*Exercise requirements*
Without its pictures, the listing below is to be transcribed exactly.

*The data*
BEGIN

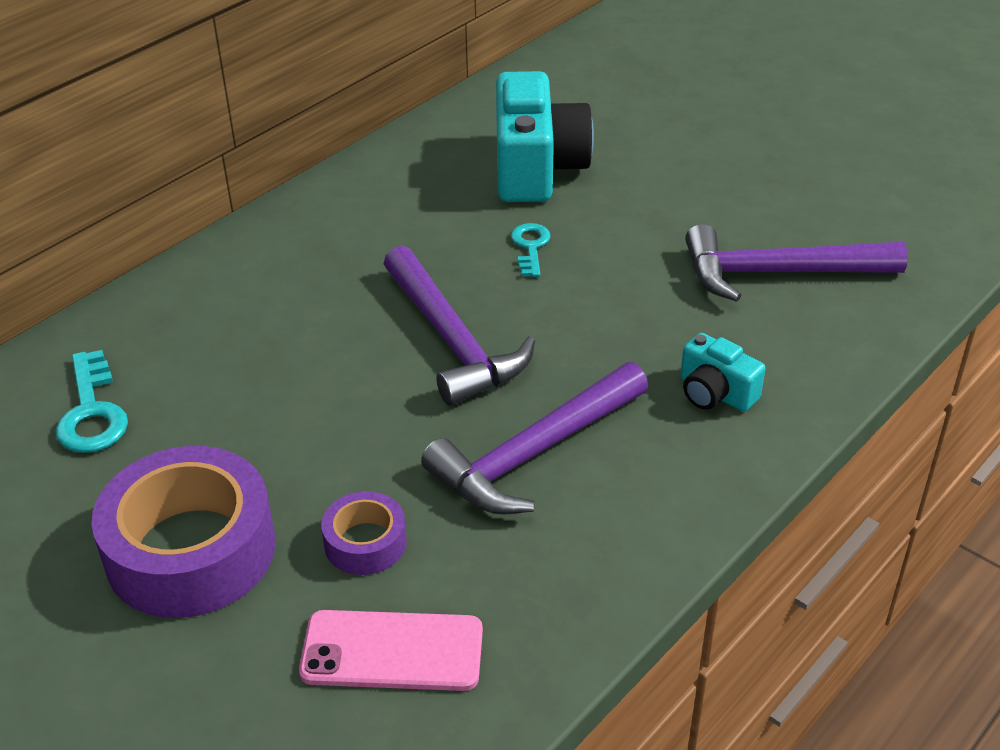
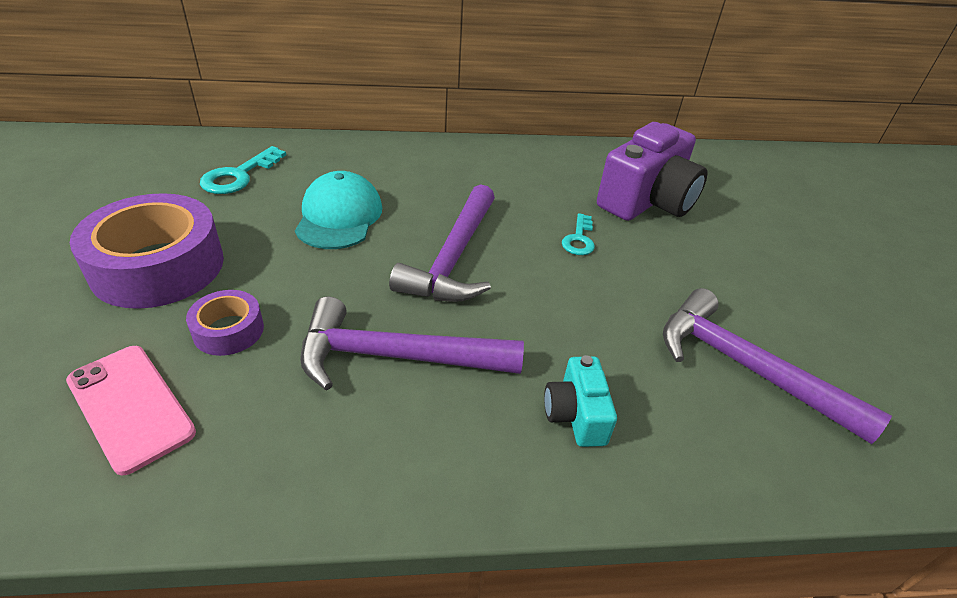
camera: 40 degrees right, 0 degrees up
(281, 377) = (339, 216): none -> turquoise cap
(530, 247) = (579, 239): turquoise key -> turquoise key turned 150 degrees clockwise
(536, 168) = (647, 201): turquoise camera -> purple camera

END

*Solution to the problem*
camera: 40 degrees right, 0 degrees up
(281, 377) = (339, 216): none -> turquoise cap
(530, 247) = (579, 239): turquoise key -> turquoise key turned 150 degrees clockwise
(536, 168) = (647, 201): turquoise camera -> purple camera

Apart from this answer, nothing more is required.